**RECORD DA USARE**
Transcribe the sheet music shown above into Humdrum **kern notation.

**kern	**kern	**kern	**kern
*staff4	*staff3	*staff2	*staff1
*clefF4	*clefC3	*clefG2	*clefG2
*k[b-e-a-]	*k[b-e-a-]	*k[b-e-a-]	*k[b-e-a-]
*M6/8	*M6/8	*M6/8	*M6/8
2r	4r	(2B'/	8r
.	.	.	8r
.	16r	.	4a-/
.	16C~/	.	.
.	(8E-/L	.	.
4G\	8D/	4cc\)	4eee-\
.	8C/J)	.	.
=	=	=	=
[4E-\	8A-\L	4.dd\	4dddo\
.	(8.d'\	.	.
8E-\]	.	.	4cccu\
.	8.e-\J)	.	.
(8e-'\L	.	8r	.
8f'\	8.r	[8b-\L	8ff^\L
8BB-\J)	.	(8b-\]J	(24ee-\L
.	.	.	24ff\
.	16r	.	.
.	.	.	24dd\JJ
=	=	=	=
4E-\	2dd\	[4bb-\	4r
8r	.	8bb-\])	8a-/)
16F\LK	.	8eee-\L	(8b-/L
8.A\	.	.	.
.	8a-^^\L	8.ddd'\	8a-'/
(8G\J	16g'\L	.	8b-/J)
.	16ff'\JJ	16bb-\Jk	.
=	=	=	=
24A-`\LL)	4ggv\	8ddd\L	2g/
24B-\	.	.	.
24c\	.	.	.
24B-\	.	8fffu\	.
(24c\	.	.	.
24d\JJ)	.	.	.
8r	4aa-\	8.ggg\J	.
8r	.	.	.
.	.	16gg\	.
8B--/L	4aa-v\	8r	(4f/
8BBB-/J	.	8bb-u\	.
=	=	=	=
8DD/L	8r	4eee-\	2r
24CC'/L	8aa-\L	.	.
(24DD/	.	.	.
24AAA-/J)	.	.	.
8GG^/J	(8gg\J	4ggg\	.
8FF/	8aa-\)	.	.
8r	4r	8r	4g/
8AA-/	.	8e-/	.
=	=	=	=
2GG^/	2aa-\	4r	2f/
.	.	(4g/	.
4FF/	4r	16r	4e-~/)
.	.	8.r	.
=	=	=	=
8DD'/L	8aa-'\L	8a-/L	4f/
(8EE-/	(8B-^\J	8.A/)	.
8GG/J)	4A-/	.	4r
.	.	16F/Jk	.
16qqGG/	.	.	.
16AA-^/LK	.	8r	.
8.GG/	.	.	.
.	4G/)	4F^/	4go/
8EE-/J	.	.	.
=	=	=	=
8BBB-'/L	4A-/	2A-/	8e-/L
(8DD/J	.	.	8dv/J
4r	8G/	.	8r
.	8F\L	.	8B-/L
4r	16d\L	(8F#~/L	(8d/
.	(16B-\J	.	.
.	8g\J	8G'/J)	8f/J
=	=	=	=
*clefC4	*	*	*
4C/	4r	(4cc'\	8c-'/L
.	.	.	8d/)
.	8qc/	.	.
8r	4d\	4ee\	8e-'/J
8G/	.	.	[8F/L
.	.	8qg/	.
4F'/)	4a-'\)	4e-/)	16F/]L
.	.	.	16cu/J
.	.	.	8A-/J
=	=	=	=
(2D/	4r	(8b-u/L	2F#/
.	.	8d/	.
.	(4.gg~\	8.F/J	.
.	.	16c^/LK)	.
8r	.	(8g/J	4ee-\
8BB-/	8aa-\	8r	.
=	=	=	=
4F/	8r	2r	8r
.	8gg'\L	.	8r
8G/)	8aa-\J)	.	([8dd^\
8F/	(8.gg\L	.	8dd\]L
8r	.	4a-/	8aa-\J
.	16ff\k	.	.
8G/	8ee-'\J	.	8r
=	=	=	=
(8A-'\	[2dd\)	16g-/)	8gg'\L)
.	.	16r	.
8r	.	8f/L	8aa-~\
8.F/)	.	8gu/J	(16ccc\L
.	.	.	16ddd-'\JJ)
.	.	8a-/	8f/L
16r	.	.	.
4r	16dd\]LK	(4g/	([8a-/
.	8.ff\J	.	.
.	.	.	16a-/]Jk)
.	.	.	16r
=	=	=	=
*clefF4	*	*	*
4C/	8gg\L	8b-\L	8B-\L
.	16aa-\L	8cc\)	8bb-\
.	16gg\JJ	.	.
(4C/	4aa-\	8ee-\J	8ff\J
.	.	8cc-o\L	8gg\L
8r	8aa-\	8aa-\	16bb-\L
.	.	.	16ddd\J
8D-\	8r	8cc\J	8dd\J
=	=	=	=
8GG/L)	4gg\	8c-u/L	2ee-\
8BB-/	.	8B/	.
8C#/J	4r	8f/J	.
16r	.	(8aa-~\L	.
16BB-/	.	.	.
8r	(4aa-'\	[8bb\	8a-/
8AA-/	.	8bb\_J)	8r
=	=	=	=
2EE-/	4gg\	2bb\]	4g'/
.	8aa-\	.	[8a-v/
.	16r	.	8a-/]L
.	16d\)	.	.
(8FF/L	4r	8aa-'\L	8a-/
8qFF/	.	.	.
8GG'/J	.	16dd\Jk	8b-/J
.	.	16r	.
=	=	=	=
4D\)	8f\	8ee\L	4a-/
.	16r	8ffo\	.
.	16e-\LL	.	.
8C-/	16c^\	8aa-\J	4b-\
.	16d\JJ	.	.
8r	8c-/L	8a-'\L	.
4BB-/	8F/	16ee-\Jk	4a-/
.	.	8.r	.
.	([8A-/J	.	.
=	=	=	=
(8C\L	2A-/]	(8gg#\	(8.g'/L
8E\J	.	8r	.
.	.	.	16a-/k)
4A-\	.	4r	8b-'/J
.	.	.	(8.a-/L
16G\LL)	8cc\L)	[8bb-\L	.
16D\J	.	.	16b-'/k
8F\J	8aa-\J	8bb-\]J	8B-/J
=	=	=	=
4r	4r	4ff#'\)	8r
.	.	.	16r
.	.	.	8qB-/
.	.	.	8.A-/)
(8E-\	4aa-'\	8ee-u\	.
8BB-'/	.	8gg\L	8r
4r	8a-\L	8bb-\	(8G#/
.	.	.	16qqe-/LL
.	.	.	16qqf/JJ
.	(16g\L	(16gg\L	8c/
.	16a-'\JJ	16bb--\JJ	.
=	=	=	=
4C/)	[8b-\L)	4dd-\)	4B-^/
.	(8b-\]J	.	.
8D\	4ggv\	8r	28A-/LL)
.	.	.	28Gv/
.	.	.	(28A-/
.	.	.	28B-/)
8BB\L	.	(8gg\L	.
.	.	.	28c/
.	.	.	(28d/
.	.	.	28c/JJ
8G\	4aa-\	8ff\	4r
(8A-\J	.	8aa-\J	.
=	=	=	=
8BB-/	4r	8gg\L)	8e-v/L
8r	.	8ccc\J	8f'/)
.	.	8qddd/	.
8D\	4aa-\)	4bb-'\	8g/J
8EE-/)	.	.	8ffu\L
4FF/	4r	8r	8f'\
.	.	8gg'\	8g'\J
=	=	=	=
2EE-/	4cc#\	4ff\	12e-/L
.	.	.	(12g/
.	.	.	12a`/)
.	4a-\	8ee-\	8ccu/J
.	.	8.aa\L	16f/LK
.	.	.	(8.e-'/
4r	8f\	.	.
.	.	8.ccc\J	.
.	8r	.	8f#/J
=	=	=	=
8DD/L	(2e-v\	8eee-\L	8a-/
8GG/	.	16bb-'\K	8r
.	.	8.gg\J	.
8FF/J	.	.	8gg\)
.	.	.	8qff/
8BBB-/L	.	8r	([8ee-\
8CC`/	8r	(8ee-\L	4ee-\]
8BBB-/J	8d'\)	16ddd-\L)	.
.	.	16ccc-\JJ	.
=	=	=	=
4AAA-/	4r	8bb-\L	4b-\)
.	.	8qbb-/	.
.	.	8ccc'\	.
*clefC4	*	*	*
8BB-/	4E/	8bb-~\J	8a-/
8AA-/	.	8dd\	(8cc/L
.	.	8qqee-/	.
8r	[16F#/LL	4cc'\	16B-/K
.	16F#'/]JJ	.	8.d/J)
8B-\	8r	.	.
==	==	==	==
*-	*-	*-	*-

**OBIETTIVO DEL COMPITO**
Individua e copia ogni riga dei record che contiene la stringa "kern", tenendo conto della differenza tra maiuscole e minuscole.

**SOLUZIONE DEL COMPITO**
Transcribe the sheet music shown above into Humdrum **kern notation.
**kern	**kern	**kern	**kern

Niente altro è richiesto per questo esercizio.